-- Start ITEMS --

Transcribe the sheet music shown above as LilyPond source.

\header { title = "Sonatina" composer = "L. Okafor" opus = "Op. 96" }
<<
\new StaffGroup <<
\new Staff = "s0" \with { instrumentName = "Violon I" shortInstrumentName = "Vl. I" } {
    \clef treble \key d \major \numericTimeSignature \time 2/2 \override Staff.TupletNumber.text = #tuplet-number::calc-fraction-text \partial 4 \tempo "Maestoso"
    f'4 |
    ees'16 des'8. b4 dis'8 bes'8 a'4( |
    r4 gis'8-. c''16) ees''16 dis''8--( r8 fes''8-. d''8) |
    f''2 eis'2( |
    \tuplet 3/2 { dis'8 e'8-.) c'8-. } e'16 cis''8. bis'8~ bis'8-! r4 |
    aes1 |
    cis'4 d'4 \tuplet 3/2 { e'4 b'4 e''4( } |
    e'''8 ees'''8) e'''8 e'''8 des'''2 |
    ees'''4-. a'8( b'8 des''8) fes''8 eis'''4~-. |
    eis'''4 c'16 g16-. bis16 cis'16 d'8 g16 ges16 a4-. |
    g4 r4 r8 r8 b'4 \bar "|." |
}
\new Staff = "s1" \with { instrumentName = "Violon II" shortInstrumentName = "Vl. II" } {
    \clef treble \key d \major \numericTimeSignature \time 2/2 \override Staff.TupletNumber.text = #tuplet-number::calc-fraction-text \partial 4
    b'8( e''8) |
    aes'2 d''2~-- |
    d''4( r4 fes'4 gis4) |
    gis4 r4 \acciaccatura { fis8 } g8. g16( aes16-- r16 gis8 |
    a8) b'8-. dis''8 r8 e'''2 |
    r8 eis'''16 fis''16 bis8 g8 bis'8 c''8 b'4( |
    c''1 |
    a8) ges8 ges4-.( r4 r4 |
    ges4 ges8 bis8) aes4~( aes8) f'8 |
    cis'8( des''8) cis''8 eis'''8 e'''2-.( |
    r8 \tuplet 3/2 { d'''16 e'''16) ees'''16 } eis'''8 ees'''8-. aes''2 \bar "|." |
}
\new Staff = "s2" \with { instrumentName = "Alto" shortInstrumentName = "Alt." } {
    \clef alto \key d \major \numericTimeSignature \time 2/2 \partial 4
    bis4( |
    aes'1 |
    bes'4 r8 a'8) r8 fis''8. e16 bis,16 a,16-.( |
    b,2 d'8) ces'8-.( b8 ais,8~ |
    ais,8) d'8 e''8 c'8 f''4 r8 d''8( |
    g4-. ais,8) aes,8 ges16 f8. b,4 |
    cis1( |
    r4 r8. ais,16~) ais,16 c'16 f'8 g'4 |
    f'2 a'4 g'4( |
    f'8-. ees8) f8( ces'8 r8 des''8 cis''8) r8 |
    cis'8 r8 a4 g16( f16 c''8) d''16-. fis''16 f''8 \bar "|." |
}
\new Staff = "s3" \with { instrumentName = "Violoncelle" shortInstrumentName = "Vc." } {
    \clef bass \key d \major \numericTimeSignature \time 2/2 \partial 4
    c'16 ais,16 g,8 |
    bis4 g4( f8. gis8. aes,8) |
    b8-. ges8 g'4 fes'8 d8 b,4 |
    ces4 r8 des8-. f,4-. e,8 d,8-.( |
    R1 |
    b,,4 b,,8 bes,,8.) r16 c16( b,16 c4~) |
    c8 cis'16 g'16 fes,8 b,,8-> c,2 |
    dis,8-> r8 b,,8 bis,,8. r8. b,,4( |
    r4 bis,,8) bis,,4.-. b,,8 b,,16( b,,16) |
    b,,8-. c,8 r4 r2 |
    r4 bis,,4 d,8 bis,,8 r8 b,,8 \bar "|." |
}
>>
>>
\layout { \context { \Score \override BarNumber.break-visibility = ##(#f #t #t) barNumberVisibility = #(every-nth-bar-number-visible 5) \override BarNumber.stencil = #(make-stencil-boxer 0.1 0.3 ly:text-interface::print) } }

-- End ITEMS --

• _WORK TO DO_
Pull out each line of the material that contains the string "shown". Treat uppercase and lowercase as different.

• _COMPLETE RESPONSE_
Transcribe the sheet music shown above as LilyPond source.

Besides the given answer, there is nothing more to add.